(Records to process Opens)
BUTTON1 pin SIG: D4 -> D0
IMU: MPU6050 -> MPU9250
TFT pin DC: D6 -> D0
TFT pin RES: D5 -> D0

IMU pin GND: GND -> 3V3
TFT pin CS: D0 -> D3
(Records to process Closes)
(Records to process Opens)
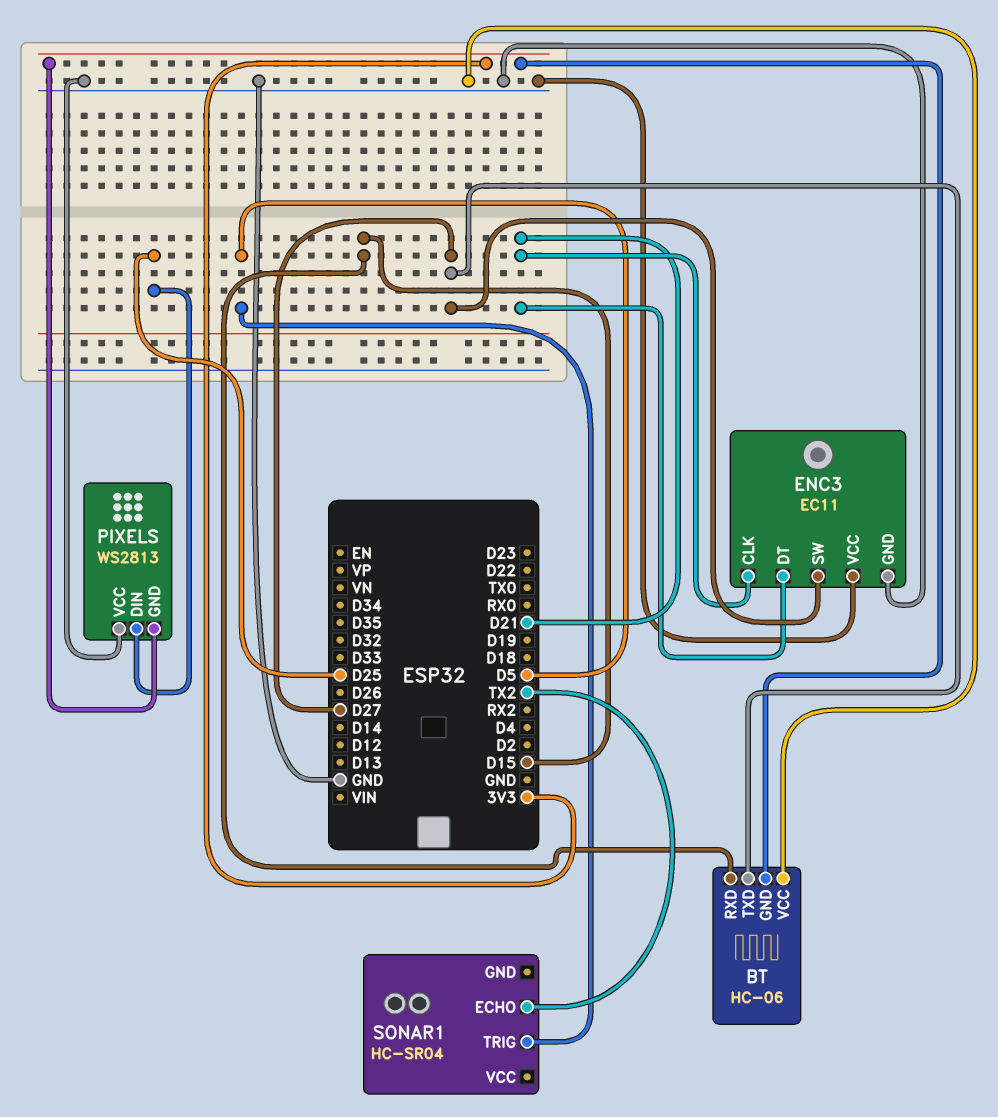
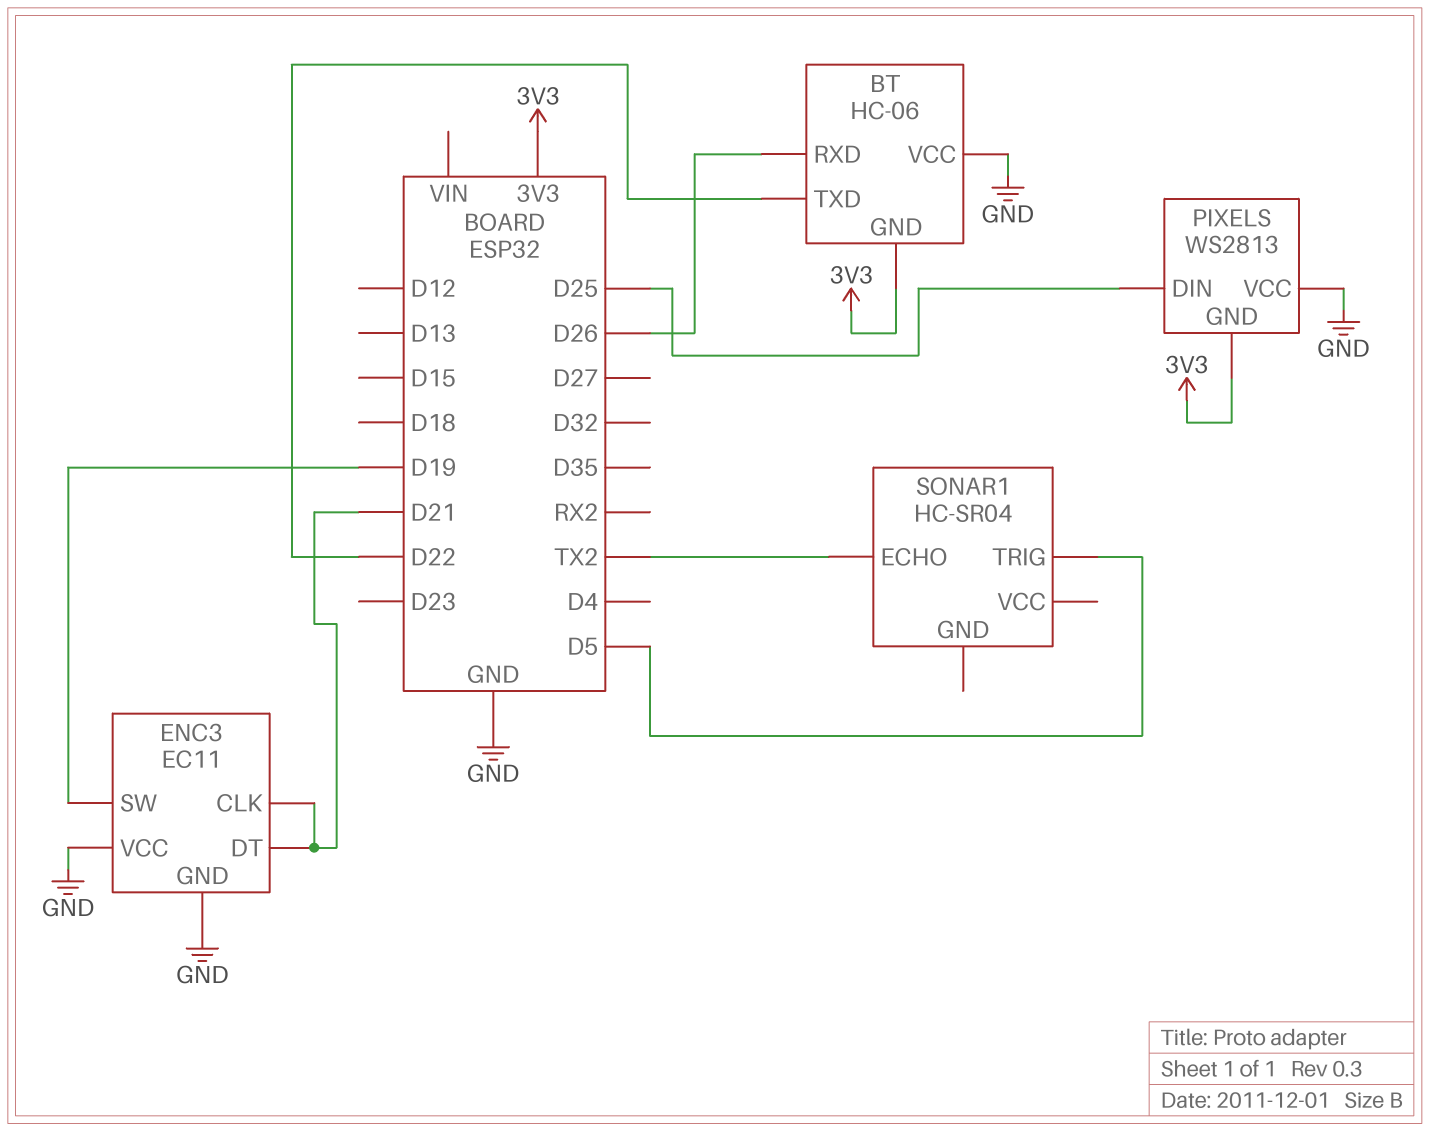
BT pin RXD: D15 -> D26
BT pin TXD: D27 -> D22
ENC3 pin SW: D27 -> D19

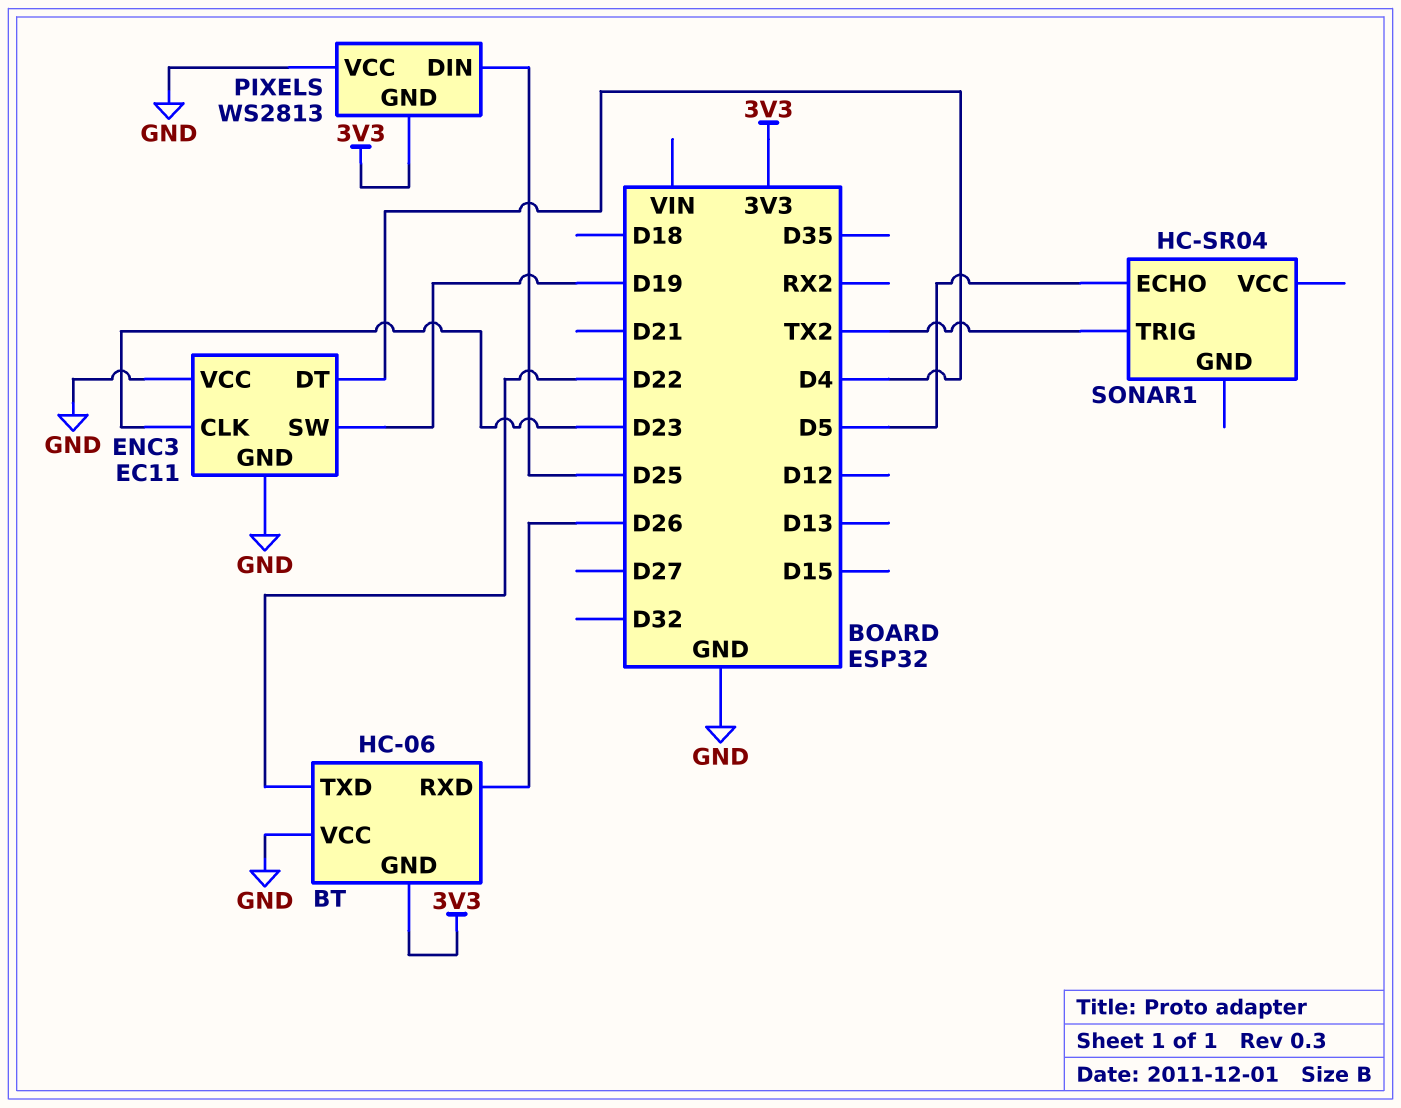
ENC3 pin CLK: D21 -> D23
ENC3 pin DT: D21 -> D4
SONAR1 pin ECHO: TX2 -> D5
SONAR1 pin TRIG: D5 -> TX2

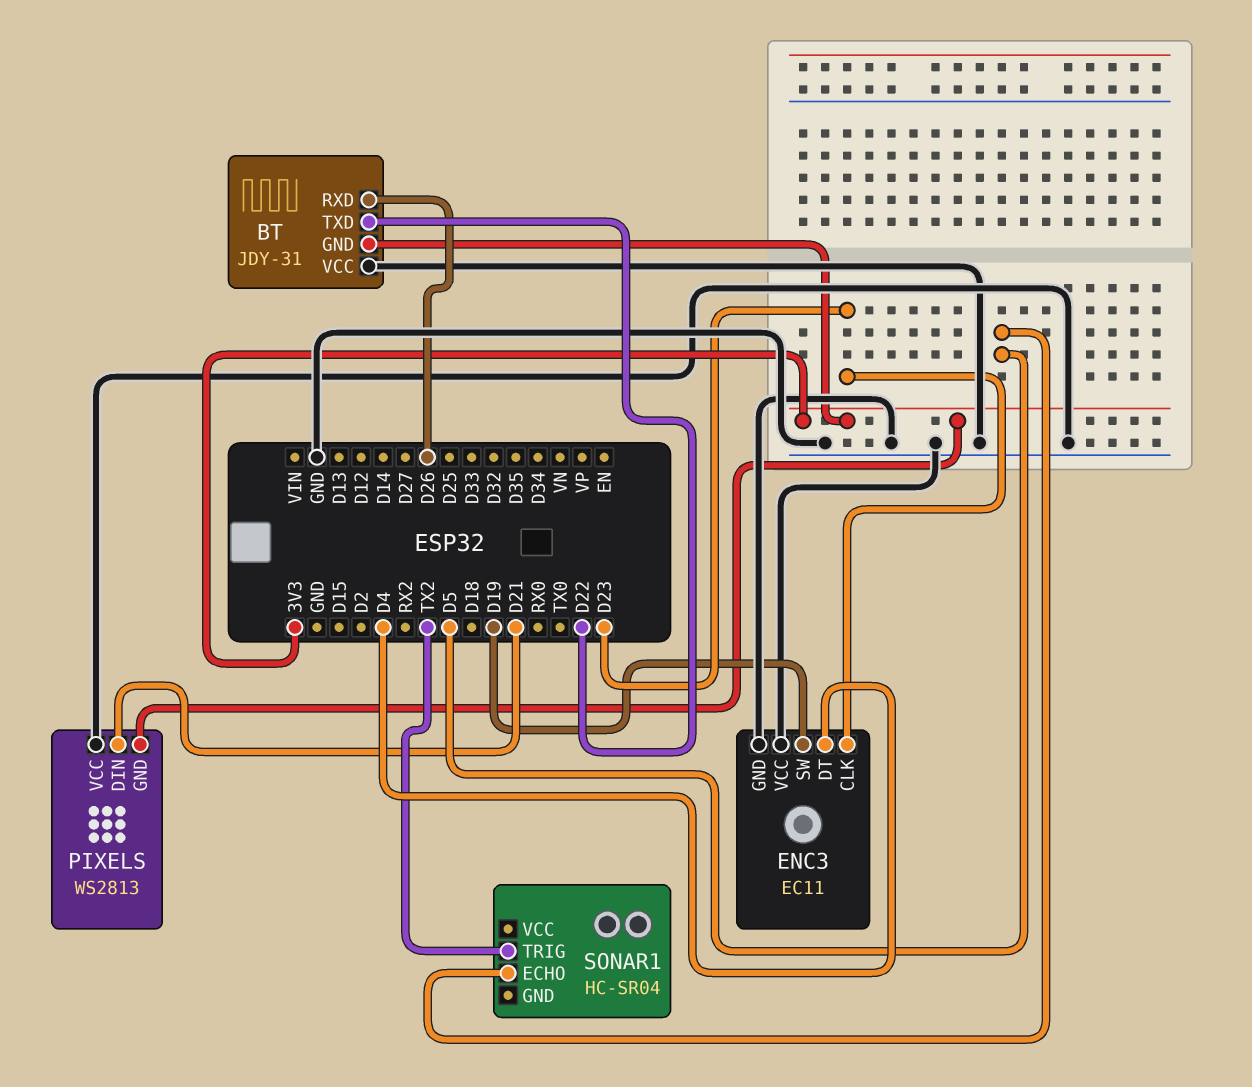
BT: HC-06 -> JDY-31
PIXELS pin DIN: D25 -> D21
(Records to process Closes)
Your goal. From the records above, transcribe exactly the run of lines that opens with the line holding "BUTTON1 pin SIG: D4 -> D0" and closes with the line holding "TFT pin CS: D0 -> D3", both included.

Written answer.
BUTTON1 pin SIG: D4 -> D0
IMU: MPU6050 -> MPU9250
TFT pin DC: D6 -> D0
TFT pin RES: D5 -> D0

IMU pin GND: GND -> 3V3
TFT pin CS: D0 -> D3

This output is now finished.